_Task_
Return exactly those lines of the material below that fall between the line holding "P201 pin 1: VCC -> none" and the line holding "V1: AC 100mV", inclusive.

■ ■ ■ ■

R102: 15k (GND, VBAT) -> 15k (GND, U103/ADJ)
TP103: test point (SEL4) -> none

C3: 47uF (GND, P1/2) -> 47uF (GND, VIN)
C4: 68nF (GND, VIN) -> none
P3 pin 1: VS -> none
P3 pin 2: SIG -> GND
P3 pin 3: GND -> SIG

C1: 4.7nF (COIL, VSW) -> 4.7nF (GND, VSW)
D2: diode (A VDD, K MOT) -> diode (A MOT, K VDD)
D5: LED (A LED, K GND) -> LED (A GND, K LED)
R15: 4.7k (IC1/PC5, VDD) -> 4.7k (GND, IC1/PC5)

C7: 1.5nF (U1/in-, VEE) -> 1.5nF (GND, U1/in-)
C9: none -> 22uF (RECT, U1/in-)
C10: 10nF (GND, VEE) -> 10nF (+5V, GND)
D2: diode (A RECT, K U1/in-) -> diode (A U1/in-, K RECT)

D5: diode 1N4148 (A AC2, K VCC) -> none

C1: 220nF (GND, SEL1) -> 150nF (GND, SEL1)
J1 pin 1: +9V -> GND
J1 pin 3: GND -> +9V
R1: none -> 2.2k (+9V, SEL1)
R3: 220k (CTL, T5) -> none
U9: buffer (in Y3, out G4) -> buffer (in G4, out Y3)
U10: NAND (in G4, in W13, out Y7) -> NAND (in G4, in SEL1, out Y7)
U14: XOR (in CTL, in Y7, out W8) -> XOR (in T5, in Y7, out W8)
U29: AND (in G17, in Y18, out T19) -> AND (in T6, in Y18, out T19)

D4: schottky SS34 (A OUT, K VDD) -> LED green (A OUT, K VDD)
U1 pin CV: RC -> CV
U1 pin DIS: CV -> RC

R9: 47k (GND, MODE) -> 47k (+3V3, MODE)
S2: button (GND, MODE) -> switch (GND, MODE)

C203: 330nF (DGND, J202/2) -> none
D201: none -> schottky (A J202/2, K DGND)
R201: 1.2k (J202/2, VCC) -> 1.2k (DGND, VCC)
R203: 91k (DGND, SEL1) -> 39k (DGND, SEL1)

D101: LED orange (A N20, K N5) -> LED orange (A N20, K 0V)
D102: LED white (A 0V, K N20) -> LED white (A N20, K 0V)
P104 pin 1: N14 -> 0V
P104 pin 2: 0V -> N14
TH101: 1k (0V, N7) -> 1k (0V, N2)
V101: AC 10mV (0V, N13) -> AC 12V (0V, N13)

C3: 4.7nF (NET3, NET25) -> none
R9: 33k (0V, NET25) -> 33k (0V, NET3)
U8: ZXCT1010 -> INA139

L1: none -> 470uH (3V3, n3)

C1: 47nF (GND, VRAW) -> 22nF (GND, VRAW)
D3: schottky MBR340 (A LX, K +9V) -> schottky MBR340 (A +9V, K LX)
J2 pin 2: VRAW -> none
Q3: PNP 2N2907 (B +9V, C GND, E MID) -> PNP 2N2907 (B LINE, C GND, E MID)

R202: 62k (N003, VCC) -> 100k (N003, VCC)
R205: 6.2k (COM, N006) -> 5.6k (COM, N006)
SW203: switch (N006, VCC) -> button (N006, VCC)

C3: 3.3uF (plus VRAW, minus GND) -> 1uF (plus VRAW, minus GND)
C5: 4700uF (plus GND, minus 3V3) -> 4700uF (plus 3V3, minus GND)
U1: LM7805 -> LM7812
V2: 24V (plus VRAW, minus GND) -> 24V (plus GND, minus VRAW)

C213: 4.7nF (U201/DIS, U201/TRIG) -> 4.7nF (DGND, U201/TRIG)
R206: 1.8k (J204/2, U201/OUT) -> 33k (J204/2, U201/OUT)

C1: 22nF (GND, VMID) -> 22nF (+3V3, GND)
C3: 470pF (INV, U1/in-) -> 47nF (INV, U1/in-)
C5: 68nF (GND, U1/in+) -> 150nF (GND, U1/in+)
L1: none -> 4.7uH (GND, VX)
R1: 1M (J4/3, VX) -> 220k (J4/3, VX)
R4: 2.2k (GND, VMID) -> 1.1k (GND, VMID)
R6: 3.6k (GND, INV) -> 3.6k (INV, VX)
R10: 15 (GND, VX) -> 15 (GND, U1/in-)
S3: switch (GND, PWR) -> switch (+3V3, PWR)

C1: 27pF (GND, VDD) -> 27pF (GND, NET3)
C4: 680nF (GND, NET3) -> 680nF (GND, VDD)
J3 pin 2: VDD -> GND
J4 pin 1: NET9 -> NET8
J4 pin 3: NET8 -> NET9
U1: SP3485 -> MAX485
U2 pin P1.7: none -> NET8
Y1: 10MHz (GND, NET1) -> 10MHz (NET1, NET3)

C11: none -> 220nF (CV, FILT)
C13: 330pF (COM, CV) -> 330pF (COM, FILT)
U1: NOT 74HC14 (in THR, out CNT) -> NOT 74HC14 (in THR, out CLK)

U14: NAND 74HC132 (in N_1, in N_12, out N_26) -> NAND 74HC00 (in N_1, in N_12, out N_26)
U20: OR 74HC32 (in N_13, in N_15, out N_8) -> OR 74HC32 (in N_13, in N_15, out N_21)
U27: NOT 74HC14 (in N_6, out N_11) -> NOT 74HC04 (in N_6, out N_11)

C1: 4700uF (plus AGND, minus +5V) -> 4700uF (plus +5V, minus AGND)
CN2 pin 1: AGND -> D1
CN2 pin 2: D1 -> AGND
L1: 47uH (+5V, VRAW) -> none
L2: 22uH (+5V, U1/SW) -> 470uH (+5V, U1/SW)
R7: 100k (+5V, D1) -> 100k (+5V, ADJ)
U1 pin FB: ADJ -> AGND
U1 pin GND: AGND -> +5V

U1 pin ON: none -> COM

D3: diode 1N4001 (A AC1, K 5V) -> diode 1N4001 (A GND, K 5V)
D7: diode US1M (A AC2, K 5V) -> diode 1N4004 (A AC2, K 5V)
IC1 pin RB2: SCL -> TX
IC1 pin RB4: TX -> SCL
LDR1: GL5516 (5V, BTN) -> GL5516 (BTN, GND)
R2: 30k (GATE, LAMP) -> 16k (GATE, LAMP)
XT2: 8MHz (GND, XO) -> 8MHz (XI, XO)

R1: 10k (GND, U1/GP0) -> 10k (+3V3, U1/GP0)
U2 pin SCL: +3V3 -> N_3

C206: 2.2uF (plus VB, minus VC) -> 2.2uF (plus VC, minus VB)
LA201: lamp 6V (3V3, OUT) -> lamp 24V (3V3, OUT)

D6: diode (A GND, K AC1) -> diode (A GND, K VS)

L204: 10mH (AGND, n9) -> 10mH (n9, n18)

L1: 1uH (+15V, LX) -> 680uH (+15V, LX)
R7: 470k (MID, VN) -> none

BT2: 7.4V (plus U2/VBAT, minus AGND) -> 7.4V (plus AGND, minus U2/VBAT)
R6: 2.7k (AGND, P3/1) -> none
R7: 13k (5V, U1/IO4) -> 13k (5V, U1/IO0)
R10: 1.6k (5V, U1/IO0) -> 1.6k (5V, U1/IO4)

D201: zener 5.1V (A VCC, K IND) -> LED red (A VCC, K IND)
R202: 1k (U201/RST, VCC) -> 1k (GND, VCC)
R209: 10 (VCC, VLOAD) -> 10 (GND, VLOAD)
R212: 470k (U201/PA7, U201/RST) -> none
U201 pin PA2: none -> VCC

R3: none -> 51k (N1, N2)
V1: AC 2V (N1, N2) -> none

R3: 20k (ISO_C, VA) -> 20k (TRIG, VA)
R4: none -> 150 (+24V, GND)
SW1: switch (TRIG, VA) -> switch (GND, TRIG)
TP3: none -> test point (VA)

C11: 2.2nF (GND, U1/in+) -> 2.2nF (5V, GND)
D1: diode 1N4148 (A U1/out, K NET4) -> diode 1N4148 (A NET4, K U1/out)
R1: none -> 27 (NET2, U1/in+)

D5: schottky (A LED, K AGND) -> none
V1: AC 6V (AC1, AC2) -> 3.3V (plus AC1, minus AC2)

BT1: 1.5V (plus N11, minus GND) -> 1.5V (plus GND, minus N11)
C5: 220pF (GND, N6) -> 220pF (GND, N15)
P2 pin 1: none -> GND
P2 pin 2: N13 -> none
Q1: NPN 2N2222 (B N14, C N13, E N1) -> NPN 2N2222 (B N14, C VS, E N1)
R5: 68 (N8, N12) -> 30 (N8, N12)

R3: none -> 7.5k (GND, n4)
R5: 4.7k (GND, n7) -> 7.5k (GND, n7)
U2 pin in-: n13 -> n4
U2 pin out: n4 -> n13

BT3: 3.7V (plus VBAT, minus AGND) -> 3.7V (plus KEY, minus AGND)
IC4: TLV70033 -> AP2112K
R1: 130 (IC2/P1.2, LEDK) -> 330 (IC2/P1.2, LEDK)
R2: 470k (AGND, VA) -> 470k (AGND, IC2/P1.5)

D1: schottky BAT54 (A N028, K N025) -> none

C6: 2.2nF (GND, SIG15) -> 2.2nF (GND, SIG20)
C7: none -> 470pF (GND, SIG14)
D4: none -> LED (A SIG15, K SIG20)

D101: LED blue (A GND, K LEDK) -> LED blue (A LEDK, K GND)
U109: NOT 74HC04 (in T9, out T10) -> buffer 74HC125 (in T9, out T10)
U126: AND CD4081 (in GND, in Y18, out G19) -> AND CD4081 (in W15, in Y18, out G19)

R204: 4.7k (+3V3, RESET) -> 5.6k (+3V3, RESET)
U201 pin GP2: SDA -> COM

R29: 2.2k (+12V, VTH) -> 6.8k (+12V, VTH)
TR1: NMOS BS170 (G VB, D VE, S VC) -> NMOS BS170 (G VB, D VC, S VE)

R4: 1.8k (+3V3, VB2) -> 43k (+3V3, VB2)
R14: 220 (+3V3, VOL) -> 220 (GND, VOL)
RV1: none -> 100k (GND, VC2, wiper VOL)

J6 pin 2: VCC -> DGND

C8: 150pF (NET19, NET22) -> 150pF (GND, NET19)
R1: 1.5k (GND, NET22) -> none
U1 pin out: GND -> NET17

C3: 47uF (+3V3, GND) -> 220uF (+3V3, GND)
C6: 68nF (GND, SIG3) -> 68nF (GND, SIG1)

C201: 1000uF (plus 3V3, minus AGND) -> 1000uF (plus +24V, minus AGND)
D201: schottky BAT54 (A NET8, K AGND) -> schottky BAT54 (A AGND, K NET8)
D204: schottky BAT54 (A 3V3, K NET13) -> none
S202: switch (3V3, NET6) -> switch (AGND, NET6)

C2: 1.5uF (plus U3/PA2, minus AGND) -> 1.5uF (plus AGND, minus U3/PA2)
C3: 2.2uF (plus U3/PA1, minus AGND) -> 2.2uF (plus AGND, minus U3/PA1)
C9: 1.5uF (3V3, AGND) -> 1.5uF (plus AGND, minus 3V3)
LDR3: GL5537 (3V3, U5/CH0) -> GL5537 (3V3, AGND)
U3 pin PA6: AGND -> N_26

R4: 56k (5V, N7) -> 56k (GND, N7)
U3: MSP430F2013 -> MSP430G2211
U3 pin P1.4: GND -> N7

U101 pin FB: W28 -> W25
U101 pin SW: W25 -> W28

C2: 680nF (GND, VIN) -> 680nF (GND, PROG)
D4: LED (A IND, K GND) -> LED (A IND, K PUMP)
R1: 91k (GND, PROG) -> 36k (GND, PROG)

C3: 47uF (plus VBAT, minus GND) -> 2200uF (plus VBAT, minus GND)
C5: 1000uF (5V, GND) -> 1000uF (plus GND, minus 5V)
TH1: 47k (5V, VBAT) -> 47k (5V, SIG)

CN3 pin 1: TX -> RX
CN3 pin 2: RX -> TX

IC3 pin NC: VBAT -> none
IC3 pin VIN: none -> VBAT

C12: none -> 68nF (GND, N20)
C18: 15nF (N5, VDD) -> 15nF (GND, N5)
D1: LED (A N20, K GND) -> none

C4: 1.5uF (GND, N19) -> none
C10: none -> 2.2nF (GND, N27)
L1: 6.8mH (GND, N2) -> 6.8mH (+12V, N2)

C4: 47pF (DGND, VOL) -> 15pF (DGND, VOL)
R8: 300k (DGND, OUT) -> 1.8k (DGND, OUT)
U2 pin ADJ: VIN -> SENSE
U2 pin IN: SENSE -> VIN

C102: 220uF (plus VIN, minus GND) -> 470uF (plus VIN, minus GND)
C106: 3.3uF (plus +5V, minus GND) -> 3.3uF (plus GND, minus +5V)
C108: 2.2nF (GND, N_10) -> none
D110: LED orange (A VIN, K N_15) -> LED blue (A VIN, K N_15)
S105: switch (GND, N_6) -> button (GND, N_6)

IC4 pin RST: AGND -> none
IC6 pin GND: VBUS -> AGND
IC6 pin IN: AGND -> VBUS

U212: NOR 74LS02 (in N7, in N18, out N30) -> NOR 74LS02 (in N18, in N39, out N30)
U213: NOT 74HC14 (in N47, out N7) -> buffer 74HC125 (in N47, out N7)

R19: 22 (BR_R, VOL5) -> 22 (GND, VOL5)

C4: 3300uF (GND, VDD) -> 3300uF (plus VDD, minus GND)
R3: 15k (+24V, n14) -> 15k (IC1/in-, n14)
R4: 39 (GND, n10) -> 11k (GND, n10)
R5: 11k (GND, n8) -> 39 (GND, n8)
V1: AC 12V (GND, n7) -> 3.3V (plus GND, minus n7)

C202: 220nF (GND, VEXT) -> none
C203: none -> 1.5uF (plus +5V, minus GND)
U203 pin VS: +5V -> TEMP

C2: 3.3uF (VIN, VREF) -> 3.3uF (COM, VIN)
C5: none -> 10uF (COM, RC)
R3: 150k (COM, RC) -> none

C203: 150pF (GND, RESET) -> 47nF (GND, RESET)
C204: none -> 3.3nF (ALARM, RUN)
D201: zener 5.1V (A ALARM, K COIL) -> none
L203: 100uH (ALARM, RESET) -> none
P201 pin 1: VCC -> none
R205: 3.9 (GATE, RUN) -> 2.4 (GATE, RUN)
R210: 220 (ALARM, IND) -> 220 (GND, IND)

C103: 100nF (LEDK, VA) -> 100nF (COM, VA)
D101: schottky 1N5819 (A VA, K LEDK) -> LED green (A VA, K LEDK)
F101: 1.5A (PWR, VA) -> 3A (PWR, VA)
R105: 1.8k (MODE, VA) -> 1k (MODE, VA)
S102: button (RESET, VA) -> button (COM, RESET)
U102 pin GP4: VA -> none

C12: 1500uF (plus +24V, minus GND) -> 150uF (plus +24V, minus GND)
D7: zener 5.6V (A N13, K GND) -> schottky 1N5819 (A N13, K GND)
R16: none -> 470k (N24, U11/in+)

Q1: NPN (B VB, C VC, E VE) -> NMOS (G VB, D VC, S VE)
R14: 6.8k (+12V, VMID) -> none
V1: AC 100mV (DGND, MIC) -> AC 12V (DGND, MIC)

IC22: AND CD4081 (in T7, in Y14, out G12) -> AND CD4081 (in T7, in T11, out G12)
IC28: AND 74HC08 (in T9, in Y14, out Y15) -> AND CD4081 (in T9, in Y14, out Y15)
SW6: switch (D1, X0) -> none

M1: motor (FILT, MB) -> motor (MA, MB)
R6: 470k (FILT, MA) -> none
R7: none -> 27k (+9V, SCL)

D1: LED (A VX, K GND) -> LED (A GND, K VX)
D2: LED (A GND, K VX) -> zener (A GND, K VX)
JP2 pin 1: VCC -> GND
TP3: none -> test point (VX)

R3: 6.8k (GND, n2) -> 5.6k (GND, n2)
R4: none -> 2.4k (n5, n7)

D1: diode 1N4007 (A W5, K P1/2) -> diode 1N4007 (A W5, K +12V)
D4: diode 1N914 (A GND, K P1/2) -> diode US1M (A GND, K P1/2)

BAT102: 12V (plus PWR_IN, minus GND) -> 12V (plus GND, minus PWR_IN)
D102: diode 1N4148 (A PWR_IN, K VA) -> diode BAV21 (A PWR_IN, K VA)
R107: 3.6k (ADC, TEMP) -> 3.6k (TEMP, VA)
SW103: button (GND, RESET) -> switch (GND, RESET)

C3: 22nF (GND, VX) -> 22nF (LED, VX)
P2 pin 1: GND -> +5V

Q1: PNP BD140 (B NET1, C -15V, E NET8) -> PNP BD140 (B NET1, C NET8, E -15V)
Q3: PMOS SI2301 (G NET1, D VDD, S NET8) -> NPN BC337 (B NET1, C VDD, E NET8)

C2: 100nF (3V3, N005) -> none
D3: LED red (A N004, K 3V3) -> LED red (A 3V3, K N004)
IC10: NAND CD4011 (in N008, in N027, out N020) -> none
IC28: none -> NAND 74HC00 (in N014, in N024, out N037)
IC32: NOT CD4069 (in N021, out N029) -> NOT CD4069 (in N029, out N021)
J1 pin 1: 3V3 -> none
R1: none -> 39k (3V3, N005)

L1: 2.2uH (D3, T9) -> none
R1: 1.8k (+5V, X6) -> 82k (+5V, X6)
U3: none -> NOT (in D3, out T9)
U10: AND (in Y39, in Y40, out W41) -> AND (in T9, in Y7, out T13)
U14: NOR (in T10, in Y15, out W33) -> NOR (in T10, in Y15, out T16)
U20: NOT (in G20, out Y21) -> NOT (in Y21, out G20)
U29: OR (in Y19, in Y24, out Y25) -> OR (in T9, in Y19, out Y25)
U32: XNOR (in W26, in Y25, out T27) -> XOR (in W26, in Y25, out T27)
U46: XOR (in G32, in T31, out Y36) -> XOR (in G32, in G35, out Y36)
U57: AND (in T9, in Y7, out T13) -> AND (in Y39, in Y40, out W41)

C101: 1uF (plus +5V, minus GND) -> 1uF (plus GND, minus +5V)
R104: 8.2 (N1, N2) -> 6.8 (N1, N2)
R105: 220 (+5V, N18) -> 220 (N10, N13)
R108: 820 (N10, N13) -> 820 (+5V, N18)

■ ■ ■ ■

_Exercise solution_
P201 pin 1: VCC -> none
R205: 3.9 (GATE, RUN) -> 2.4 (GATE, RUN)
R210: 220 (ALARM, IND) -> 220 (GND, IND)

C103: 100nF (LEDK, VA) -> 100nF (COM, VA)
D101: schottky 1N5819 (A VA, K LEDK) -> LED green (A VA, K LEDK)
F101: 1.5A (PWR, VA) -> 3A (PWR, VA)
R105: 1.8k (MODE, VA) -> 1k (MODE, VA)
S102: button (RESET, VA) -> button (COM, RESET)
U102 pin GP4: VA -> none

C12: 1500uF (plus +24V, minus GND) -> 150uF (plus +24V, minus GND)
D7: zener 5.6V (A N13, K GND) -> schottky 1N5819 (A N13, K GND)
R16: none -> 470k (N24, U11/in+)

Q1: NPN (B VB, C VC, E VE) -> NMOS (G VB, D VC, S VE)
R14: 6.8k (+12V, VMID) -> none
V1: AC 100mV (DGND, MIC) -> AC 12V (DGND, MIC)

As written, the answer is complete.